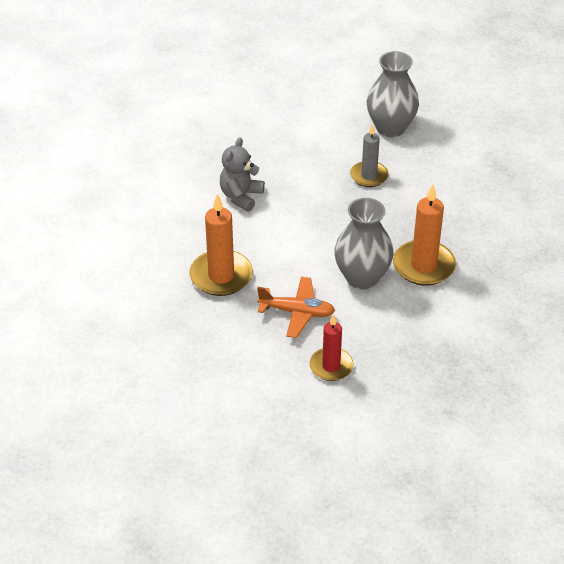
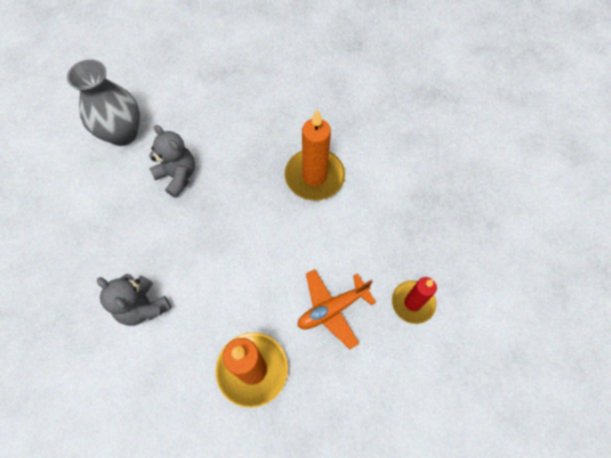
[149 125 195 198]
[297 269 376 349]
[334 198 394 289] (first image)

===

What is needed ▸
Please print all the lines above exactly as given and leave out every picture.

Finished exercise ▸
[149 125 195 198]
[297 269 376 349]
[334 198 394 289] (first image)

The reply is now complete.